(Data excerpts)
*** Block opens ***

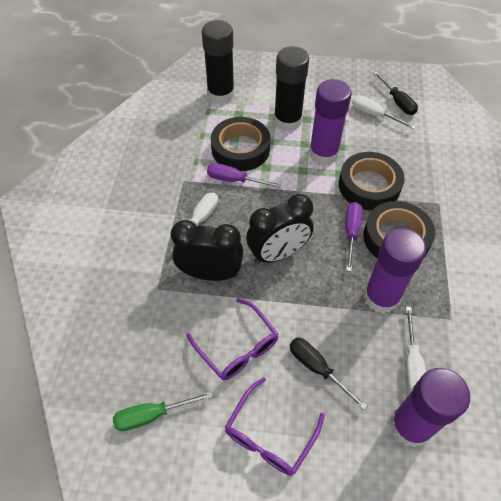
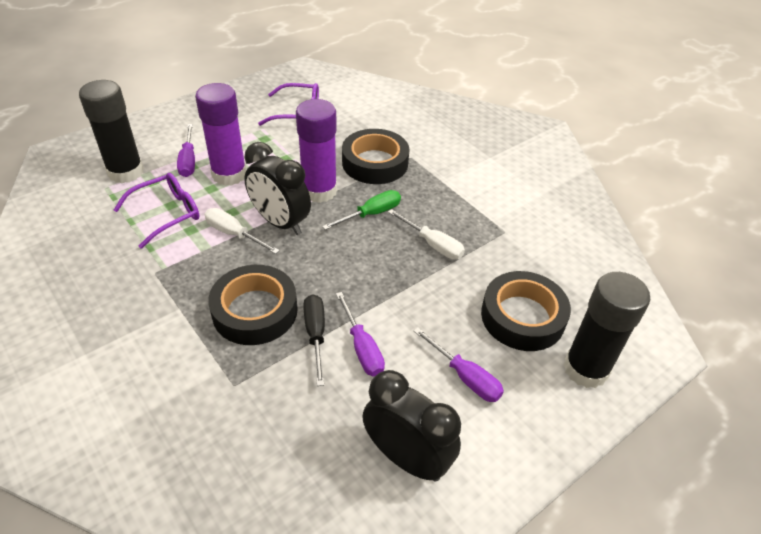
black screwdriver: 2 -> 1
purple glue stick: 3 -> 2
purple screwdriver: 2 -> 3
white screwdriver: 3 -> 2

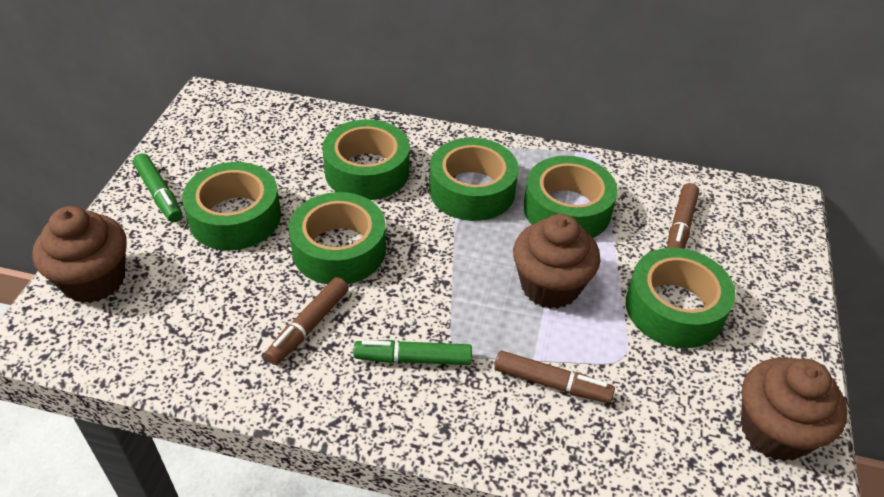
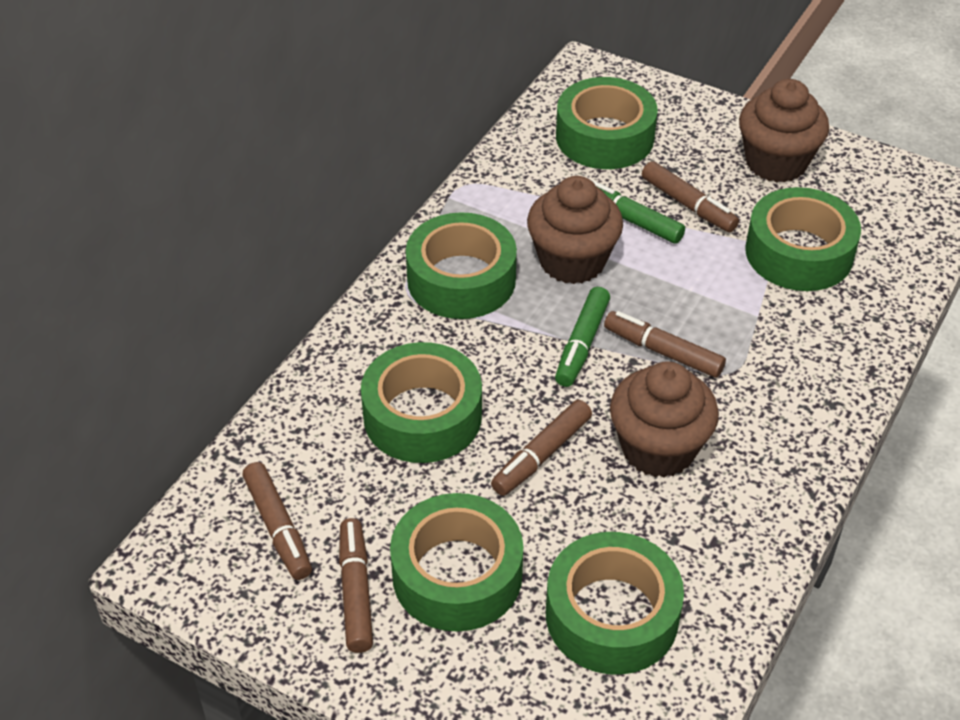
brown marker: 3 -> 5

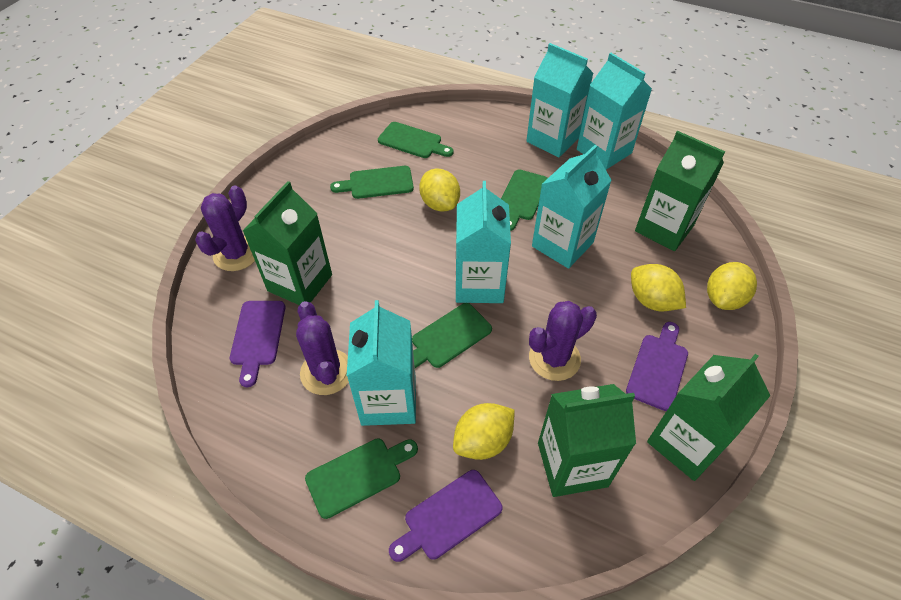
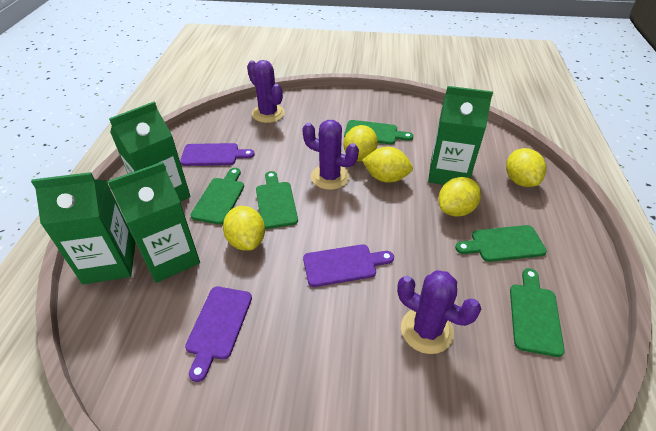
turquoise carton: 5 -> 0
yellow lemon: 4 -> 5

*** Block closes ***
*** Block opens ***

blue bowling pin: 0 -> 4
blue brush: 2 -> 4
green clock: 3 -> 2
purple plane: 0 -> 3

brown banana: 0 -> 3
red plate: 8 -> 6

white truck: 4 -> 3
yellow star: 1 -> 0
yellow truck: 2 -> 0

*** Block closes ***

Word for word, write out the lines above running from the one with "black screwdriver: 2 -> 1" up to and including the one with "yellow lemon: 4 -> 5". Drop any picture.

black screwdriver: 2 -> 1
purple glue stick: 3 -> 2
purple screwdriver: 2 -> 3
white screwdriver: 3 -> 2

brown marker: 3 -> 5

turquoise carton: 5 -> 0
yellow lemon: 4 -> 5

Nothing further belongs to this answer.